■ Data below:
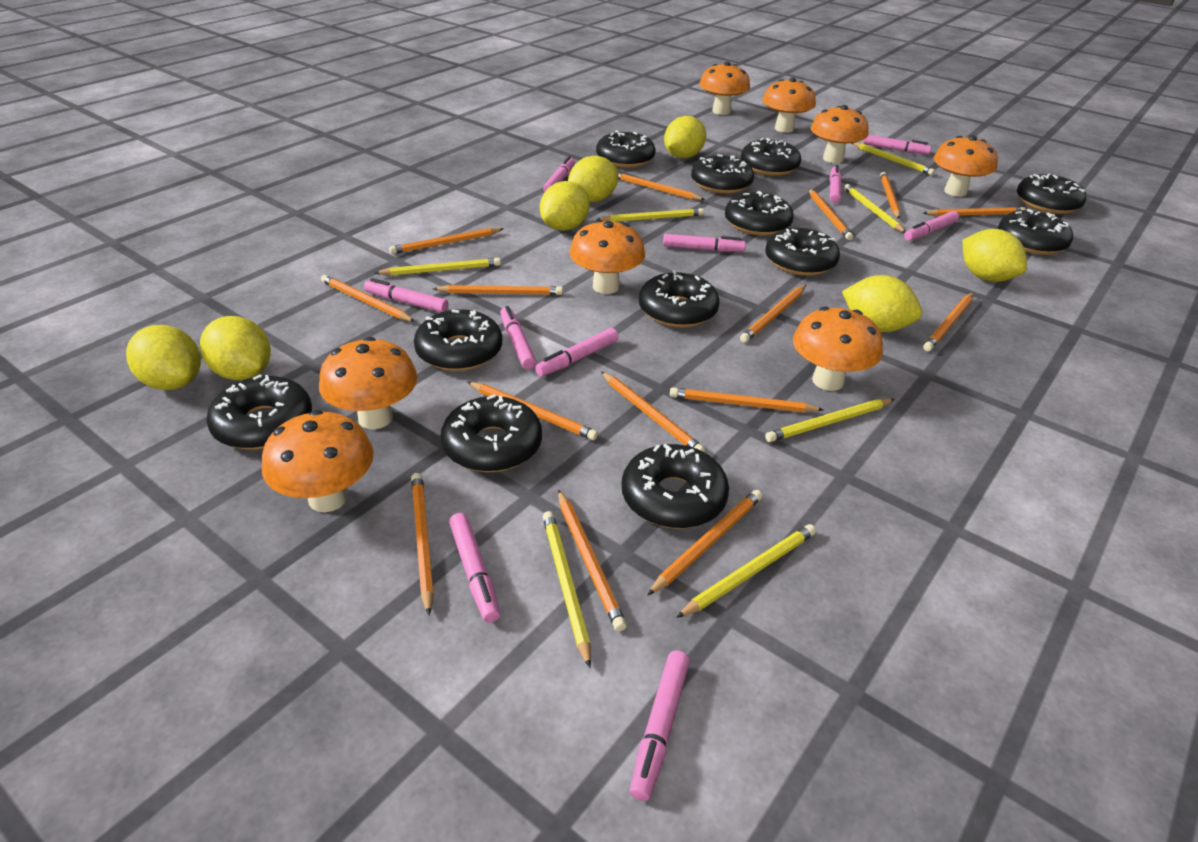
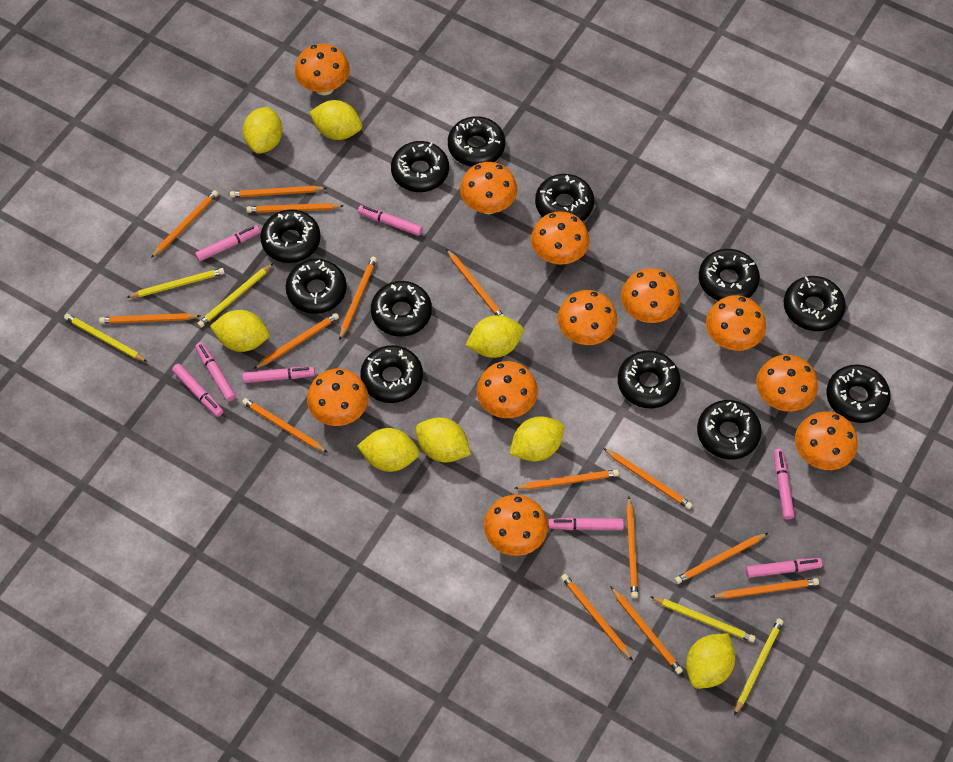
orange mushroom: 8 -> 11
pink marker: 10 -> 8
yellow lemon: 7 -> 8
yellow pencil: 7 -> 5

■ What you have to do: The answer should consist of every line above, exact and free of images.

■ Completed exercise:
orange mushroom: 8 -> 11
pink marker: 10 -> 8
yellow lemon: 7 -> 8
yellow pencil: 7 -> 5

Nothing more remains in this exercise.